*** Opening Information supplied ***
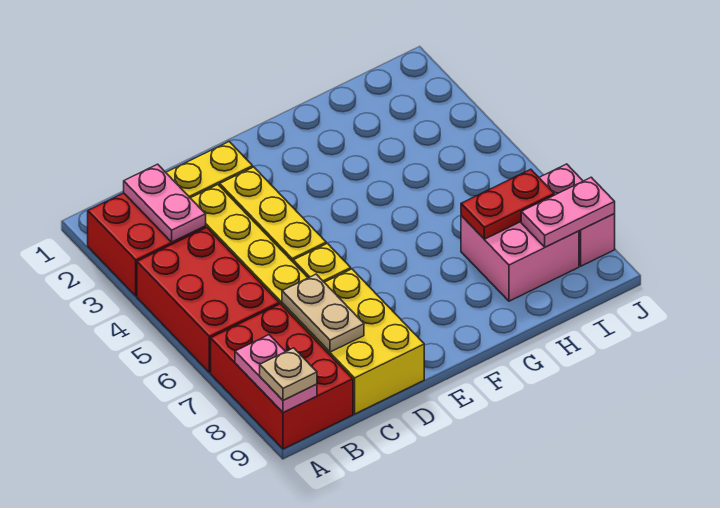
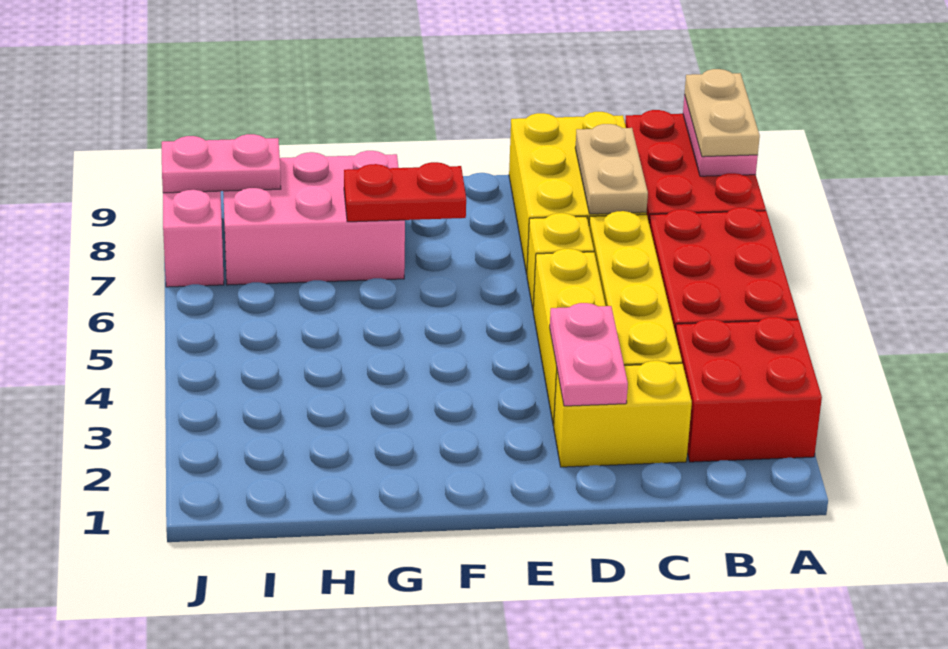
tan plate A9 level 3 -> tan plate A8:A9 level 3
pink plate B2:B3 level 2 -> pink plate D2:D3 level 2
pink brick H7:I8 level 1 -> pink brick G7:I8 level 1
red plate H7:I7 level 2 -> red plate F7:G7 level 2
*** Closing Information supplied ***
(Task prompt) Return all the lines above exactly; none of the pictures should appear.

(Answer to the problem)
tan plate A9 level 3 -> tan plate A8:A9 level 3
pink plate B2:B3 level 2 -> pink plate D2:D3 level 2
pink brick H7:I8 level 1 -> pink brick G7:I8 level 1
red plate H7:I7 level 2 -> red plate F7:G7 level 2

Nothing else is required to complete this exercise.